* _WORK TO COMPLETE_:
Show every line in the material below in which the string "moved" appears.

* _RECORD EXTRACTS_:
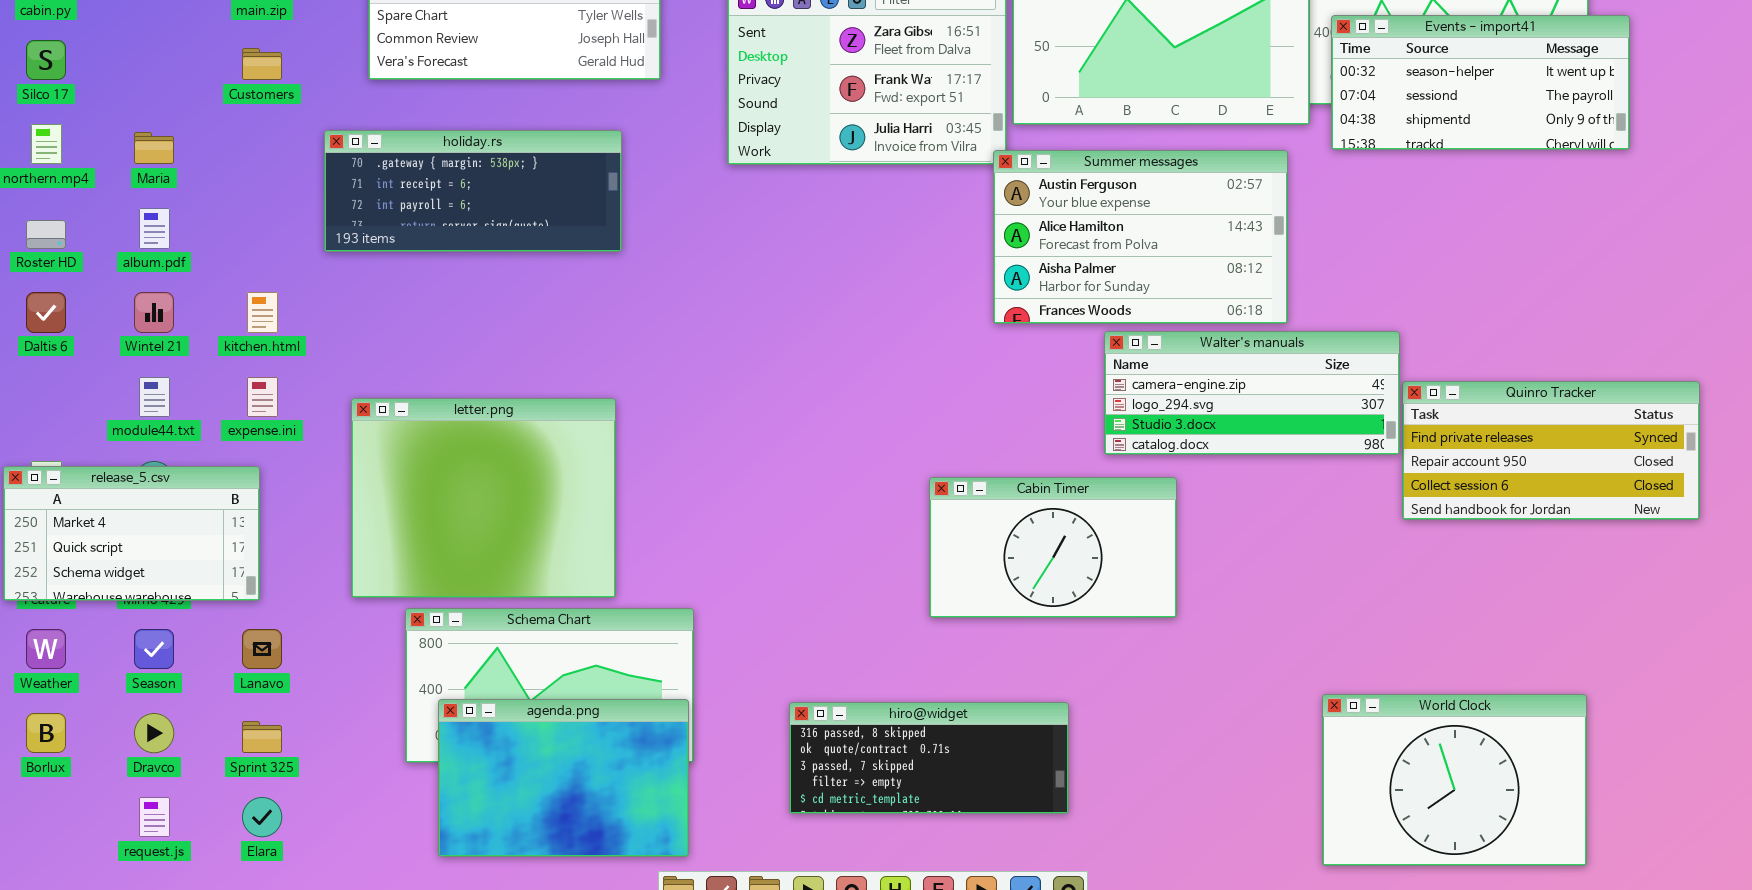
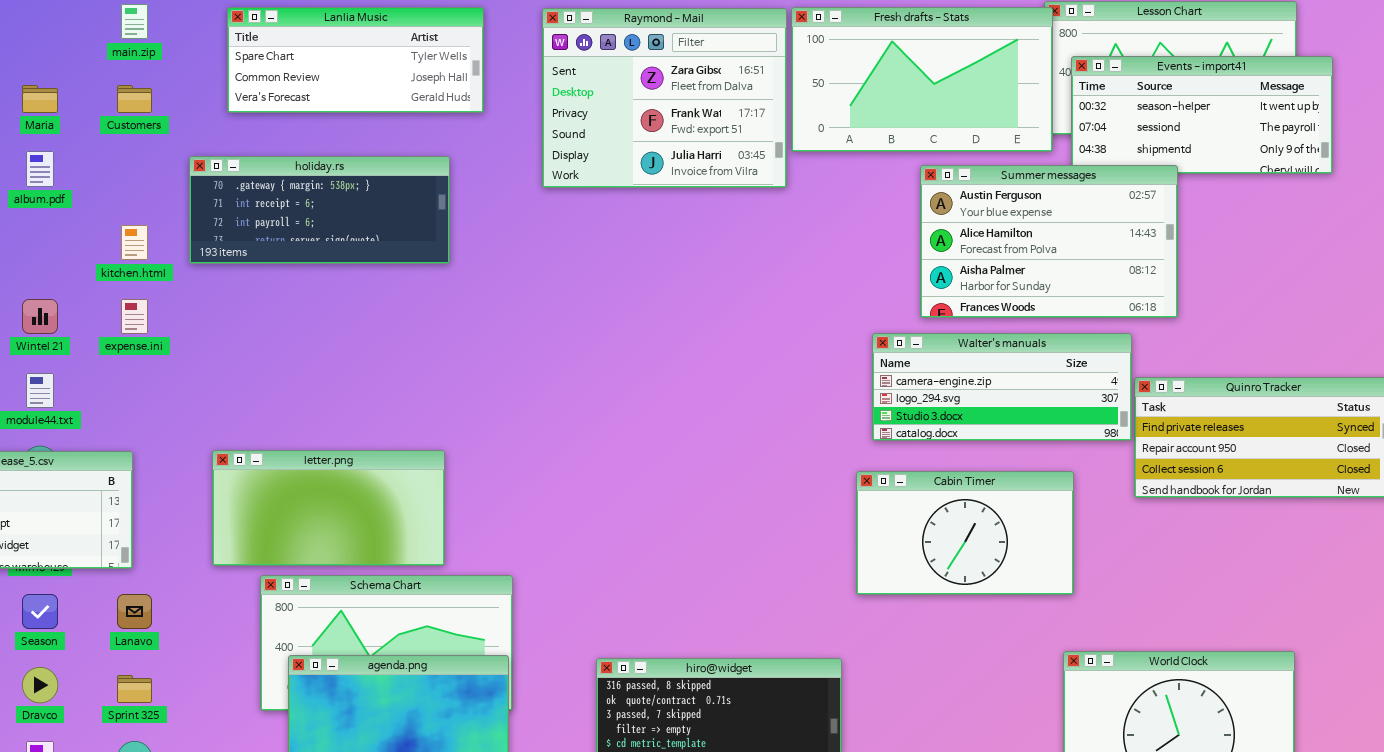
Maria: [134,132,174,164] -> [22,85,58,113], moved
Summer messages: [993,150,1288,324] -> [920,165,1178,318], moved
album.pdf: [139,208,170,249] -> [26,151,54,187], moved
kitchen.html: [247,292,278,333] -> [121,225,148,260], moved
expense.ini: [247,377,278,417] -> [121,299,148,334], moved
letter.png: [351,398,616,598] -> [212,450,445,566], resized
Cabin Timer: [929,477,1177,618] -> [856,471,1074,595], moved

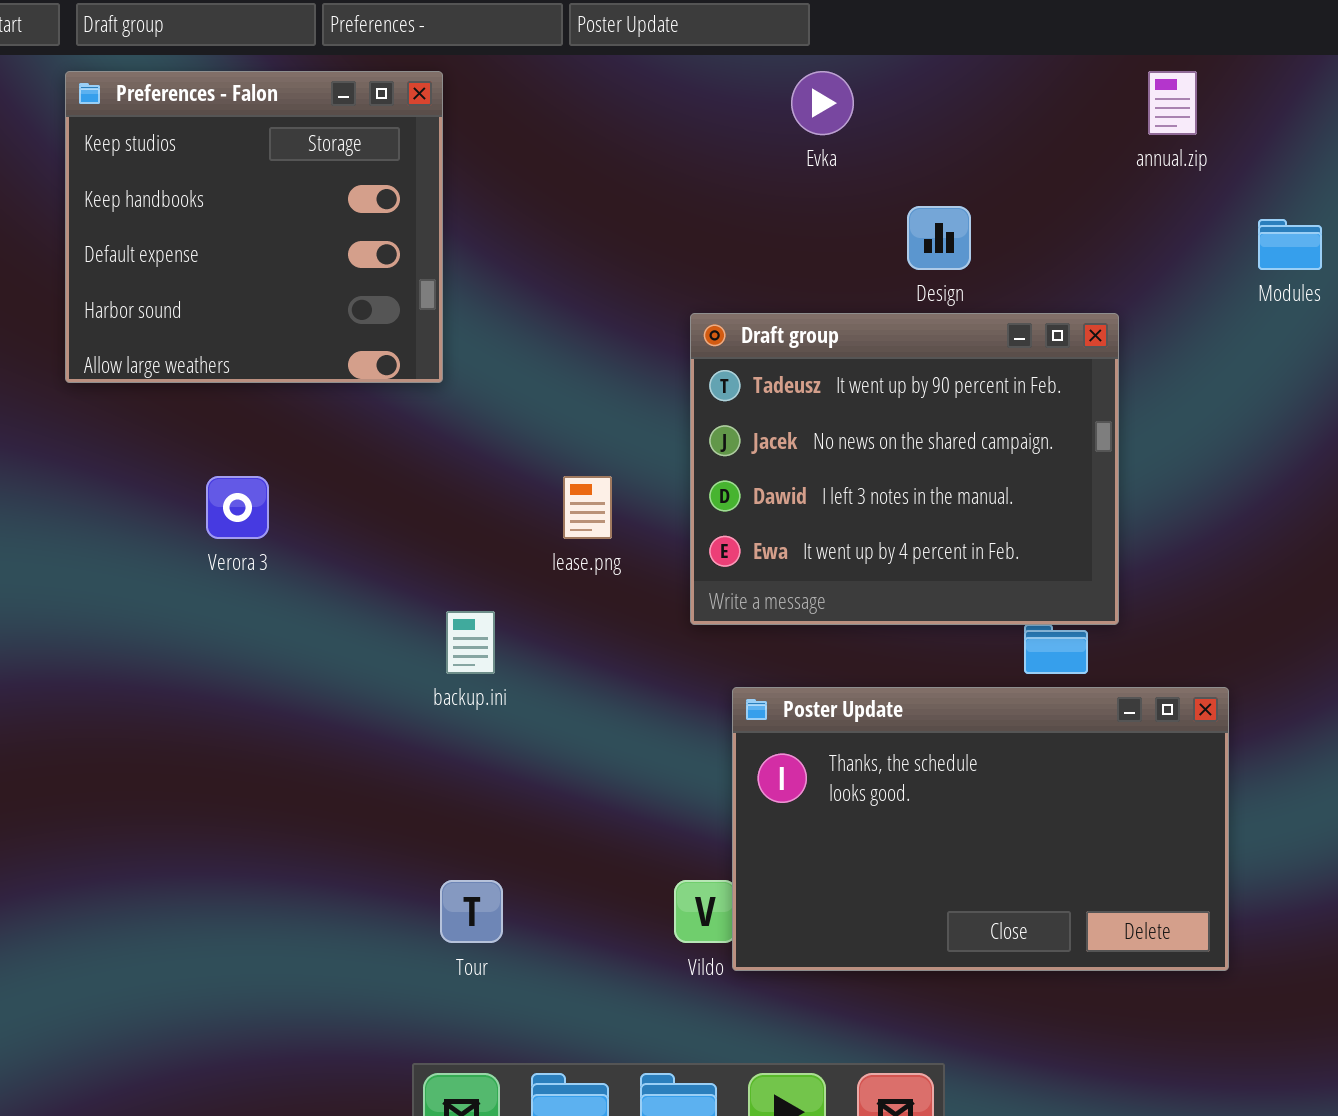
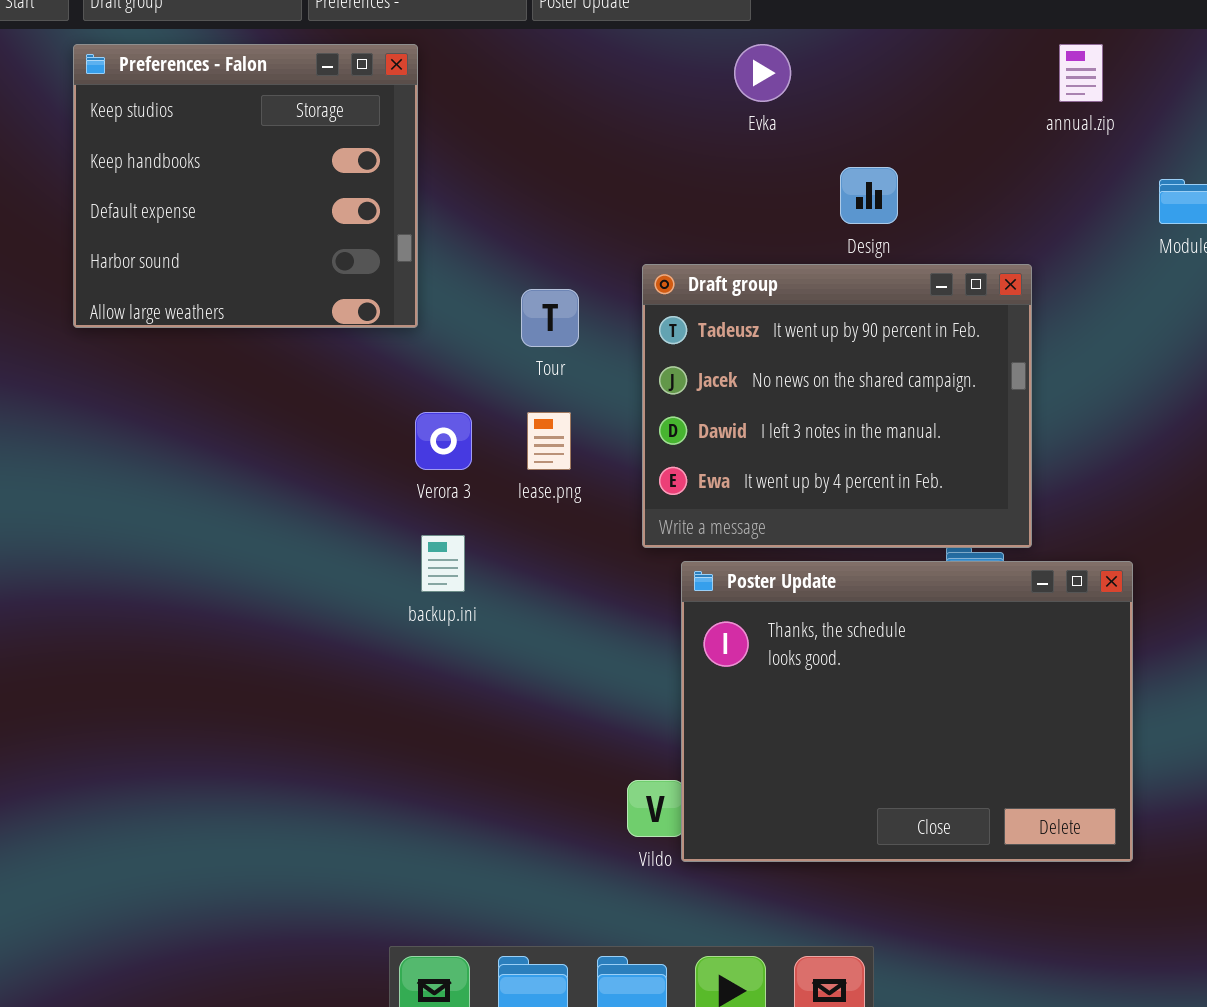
Verora 3: [206,476,269,539] -> [415,412,472,470], moved
Poster Update: [732,687,1229,971] -> [681,561,1133,862], resized
Tour: [440,880,503,943] -> [521,289,579,347], moved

* _OUTPUT FOR THIS TASK_:
Maria: [134,132,174,164] -> [22,85,58,113], moved
Summer messages: [993,150,1288,324] -> [920,165,1178,318], moved
album.pdf: [139,208,170,249] -> [26,151,54,187], moved
kitchen.html: [247,292,278,333] -> [121,225,148,260], moved
expense.ini: [247,377,278,417] -> [121,299,148,334], moved
Cabin Timer: [929,477,1177,618] -> [856,471,1074,595], moved
Verora 3: [206,476,269,539] -> [415,412,472,470], moved
Tour: [440,880,503,943] -> [521,289,579,347], moved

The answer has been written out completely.